What you will do →
Could you retype all of the data below exactly as given?

Exercise material →

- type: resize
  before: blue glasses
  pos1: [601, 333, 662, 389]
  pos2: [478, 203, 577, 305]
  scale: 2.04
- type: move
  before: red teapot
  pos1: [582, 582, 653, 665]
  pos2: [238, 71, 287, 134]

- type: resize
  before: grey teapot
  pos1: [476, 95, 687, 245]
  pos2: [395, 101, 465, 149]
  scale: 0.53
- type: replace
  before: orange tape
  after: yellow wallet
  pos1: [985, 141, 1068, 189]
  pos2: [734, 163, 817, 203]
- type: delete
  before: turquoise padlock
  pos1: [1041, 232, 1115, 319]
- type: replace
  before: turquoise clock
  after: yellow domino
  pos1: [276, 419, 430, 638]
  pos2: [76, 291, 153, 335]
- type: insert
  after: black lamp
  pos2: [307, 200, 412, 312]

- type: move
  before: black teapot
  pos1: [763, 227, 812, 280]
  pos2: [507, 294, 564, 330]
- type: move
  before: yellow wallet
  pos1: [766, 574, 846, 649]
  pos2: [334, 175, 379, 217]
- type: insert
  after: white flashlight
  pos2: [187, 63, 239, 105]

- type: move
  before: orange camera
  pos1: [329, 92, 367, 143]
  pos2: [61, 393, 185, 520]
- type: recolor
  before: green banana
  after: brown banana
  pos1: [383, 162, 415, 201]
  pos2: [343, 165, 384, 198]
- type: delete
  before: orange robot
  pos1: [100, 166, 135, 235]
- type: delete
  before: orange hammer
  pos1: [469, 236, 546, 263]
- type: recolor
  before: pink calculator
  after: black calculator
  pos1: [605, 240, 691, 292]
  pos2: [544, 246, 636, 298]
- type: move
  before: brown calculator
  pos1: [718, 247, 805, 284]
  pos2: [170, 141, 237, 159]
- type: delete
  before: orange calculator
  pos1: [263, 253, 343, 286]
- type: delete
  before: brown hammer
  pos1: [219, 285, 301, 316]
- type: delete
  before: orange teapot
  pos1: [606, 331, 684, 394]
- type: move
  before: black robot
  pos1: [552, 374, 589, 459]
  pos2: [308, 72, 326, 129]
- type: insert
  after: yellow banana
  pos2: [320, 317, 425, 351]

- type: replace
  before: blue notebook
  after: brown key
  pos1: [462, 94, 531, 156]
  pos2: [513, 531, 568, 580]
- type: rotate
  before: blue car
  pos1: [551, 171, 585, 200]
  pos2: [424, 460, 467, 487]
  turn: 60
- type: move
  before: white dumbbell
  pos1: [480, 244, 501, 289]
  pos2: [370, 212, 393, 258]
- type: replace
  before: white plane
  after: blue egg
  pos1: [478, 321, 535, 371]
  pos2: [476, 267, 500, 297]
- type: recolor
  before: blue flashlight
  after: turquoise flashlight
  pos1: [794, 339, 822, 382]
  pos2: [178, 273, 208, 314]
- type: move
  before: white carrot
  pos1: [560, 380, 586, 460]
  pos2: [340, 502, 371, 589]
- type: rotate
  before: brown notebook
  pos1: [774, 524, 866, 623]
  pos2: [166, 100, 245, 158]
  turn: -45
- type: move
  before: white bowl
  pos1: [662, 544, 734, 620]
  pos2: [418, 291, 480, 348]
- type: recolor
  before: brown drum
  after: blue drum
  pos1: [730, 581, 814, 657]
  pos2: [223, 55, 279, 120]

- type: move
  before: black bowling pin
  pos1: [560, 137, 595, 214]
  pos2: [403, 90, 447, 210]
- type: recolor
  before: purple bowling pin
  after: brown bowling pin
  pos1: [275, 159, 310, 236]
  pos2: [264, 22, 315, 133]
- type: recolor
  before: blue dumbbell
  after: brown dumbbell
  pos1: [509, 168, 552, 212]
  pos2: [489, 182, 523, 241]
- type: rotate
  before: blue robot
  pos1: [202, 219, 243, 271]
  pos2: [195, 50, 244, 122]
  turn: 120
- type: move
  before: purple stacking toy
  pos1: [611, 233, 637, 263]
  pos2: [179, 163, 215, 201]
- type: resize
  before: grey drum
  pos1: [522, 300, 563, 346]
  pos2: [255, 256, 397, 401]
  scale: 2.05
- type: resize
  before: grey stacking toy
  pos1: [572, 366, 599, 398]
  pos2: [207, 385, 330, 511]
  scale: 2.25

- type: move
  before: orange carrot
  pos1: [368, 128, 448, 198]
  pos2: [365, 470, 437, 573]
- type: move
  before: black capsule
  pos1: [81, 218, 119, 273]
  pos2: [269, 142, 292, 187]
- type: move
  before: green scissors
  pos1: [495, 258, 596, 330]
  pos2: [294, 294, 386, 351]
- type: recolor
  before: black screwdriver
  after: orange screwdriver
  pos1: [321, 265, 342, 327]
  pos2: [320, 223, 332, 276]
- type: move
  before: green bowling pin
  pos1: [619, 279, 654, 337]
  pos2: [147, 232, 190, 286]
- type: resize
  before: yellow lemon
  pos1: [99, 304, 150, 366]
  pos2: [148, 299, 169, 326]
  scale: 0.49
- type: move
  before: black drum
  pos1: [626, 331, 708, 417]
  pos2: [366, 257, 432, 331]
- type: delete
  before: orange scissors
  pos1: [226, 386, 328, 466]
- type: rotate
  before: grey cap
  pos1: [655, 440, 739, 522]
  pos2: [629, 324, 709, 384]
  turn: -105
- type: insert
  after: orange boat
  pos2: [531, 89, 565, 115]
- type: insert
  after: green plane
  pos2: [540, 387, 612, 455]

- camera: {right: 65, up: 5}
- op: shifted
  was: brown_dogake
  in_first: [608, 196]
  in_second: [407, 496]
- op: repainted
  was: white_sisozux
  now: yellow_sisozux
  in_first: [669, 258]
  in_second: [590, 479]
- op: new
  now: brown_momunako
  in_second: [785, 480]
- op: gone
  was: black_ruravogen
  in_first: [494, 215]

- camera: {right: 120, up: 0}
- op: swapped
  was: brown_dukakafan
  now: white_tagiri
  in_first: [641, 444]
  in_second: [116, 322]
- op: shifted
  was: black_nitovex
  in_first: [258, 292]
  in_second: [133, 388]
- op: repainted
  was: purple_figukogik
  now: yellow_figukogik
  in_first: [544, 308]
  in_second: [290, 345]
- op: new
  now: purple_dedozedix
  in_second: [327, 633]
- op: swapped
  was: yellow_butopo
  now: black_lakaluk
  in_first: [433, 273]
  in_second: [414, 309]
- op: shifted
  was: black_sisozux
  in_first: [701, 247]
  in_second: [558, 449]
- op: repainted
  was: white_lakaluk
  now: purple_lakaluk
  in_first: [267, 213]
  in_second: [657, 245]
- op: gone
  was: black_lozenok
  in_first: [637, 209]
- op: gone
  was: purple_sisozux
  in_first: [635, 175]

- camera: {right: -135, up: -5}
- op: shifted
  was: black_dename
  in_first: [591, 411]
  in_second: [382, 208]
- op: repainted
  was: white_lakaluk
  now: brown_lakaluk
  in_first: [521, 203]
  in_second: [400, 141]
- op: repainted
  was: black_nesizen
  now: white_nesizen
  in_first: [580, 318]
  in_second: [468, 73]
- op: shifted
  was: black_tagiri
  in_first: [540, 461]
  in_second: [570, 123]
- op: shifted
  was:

Response →
- type: resize
  before: blue glasses
  pos1: [601, 333, 662, 389]
  pos2: [478, 203, 577, 305]
  scale: 2.04
- type: move
  before: red teapot
  pos1: [582, 582, 653, 665]
  pos2: [238, 71, 287, 134]

- type: resize
  before: grey teapot
  pos1: [476, 95, 687, 245]
  pos2: [395, 101, 465, 149]
  scale: 0.53
- type: replace
  before: orange tape
  after: yellow wallet
  pos1: [985, 141, 1068, 189]
  pos2: [734, 163, 817, 203]
- type: delete
  before: turquoise padlock
  pos1: [1041, 232, 1115, 319]
- type: replace
  before: turquoise clock
  after: yellow domino
  pos1: [276, 419, 430, 638]
  pos2: [76, 291, 153, 335]
- type: insert
  after: black lamp
  pos2: [307, 200, 412, 312]

- type: move
  before: black teapot
  pos1: [763, 227, 812, 280]
  pos2: [507, 294, 564, 330]
- type: move
  before: yellow wallet
  pos1: [766, 574, 846, 649]
  pos2: [334, 175, 379, 217]
- type: insert
  after: white flashlight
  pos2: [187, 63, 239, 105]

- type: move
  before: orange camera
  pos1: [329, 92, 367, 143]
  pos2: [61, 393, 185, 520]
- type: recolor
  before: green banana
  after: brown banana
  pos1: [383, 162, 415, 201]
  pos2: [343, 165, 384, 198]
- type: delete
  before: orange robot
  pos1: [100, 166, 135, 235]
- type: delete
  before: orange hammer
  pos1: [469, 236, 546, 263]
- type: recolor
  before: pink calculator
  after: black calculator
  pos1: [605, 240, 691, 292]
  pos2: [544, 246, 636, 298]
- type: move
  before: brown calculator
  pos1: [718, 247, 805, 284]
  pos2: [170, 141, 237, 159]
- type: delete
  before: orange calculator
  pos1: [263, 253, 343, 286]
- type: delete
  before: brown hammer
  pos1: [219, 285, 301, 316]
- type: delete
  before: orange teapot
  pos1: [606, 331, 684, 394]
- type: move
  before: black robot
  pos1: [552, 374, 589, 459]
  pos2: [308, 72, 326, 129]
- type: insert
  after: yellow banana
  pos2: [320, 317, 425, 351]

- type: replace
  before: blue notebook
  after: brown key
  pos1: [462, 94, 531, 156]
  pos2: [513, 531, 568, 580]
- type: rotate
  before: blue car
  pos1: [551, 171, 585, 200]
  pos2: [424, 460, 467, 487]
  turn: 60
- type: move
  before: white dumbbell
  pos1: [480, 244, 501, 289]
  pos2: [370, 212, 393, 258]
- type: replace
  before: white plane
  after: blue egg
  pos1: [478, 321, 535, 371]
  pos2: [476, 267, 500, 297]
- type: recolor
  before: blue flashlight
  after: turquoise flashlight
  pos1: [794, 339, 822, 382]
  pos2: [178, 273, 208, 314]
- type: move
  before: white carrot
  pos1: [560, 380, 586, 460]
  pos2: [340, 502, 371, 589]
- type: rotate
  before: brown notebook
  pos1: [774, 524, 866, 623]
  pos2: [166, 100, 245, 158]
  turn: -45
- type: move
  before: white bowl
  pos1: [662, 544, 734, 620]
  pos2: [418, 291, 480, 348]
- type: recolor
  before: brown drum
  after: blue drum
  pos1: [730, 581, 814, 657]
  pos2: [223, 55, 279, 120]

- type: move
  before: black bowling pin
  pos1: [560, 137, 595, 214]
  pos2: [403, 90, 447, 210]
- type: recolor
  before: purple bowling pin
  after: brown bowling pin
  pos1: [275, 159, 310, 236]
  pos2: [264, 22, 315, 133]
- type: recolor
  before: blue dumbbell
  after: brown dumbbell
  pos1: [509, 168, 552, 212]
  pos2: [489, 182, 523, 241]
- type: rotate
  before: blue robot
  pos1: [202, 219, 243, 271]
  pos2: [195, 50, 244, 122]
  turn: 120
- type: move
  before: purple stacking toy
  pos1: [611, 233, 637, 263]
  pos2: [179, 163, 215, 201]
- type: resize
  before: grey drum
  pos1: [522, 300, 563, 346]
  pos2: [255, 256, 397, 401]
  scale: 2.05
- type: resize
  before: grey stacking toy
  pos1: [572, 366, 599, 398]
  pos2: [207, 385, 330, 511]
  scale: 2.25

- type: move
  before: orange carrot
  pos1: [368, 128, 448, 198]
  pos2: [365, 470, 437, 573]
- type: move
  before: black capsule
  pos1: [81, 218, 119, 273]
  pos2: [269, 142, 292, 187]
- type: move
  before: green scissors
  pos1: [495, 258, 596, 330]
  pos2: [294, 294, 386, 351]
- type: recolor
  before: black screwdriver
  after: orange screwdriver
  pos1: [321, 265, 342, 327]
  pos2: [320, 223, 332, 276]
- type: move
  before: green bowling pin
  pos1: [619, 279, 654, 337]
  pos2: [147, 232, 190, 286]
- type: resize
  before: yellow lemon
  pos1: [99, 304, 150, 366]
  pos2: [148, 299, 169, 326]
  scale: 0.49
- type: move
  before: black drum
  pos1: [626, 331, 708, 417]
  pos2: [366, 257, 432, 331]
- type: delete
  before: orange scissors
  pos1: [226, 386, 328, 466]
- type: rotate
  before: grey cap
  pos1: [655, 440, 739, 522]
  pos2: [629, 324, 709, 384]
  turn: -105
- type: insert
  after: orange boat
  pos2: [531, 89, 565, 115]
- type: insert
  after: green plane
  pos2: [540, 387, 612, 455]

- camera: {right: 65, up: 5}
- op: shifted
  was: brown_dogake
  in_first: [608, 196]
  in_second: [407, 496]
- op: repainted
  was: white_sisozux
  now: yellow_sisozux
  in_first: [669, 258]
  in_second: [590, 479]
- op: new
  now: brown_momunako
  in_second: [785, 480]
- op: gone
  was: black_ruravogen
  in_first: [494, 215]

- camera: {right: 120, up: 0}
- op: swapped
  was: brown_dukakafan
  now: white_tagiri
  in_first: [641, 444]
  in_second: [116, 322]
- op: shifted
  was: black_nitovex
  in_first: [258, 292]
  in_second: [133, 388]
- op: repainted
  was: purple_figukogik
  now: yellow_figukogik
  in_first: [544, 308]
  in_second: [290, 345]
- op: new
  now: purple_dedozedix
  in_second: [327, 633]
- op: swapped
  was: yellow_butopo
  now: black_lakaluk
  in_first: [433, 273]
  in_second: [414, 309]
- op: shifted
  was: black_sisozux
  in_first: [701, 247]
  in_second: [558, 449]
- op: repainted
  was: white_lakaluk
  now: purple_lakaluk
  in_first: [267, 213]
  in_second: [657, 245]
- op: gone
  was: black_lozenok
  in_first: [637, 209]
- op: gone
  was: purple_sisozux
  in_first: [635, 175]

- camera: {right: -135, up: -5}
- op: shifted
  was: black_dename
  in_first: [591, 411]
  in_second: [382, 208]
- op: repainted
  was: white_lakaluk
  now: brown_lakaluk
  in_first: [521, 203]
  in_second: [400, 141]
- op: repainted
  was: black_nesizen
  now: white_nesizen
  in_first: [580, 318]
  in_second: [468, 73]
- op: shifted
  was: black_tagiri
  in_first: [540, 461]
  in_second: [570, 123]
- op: shifted
  was:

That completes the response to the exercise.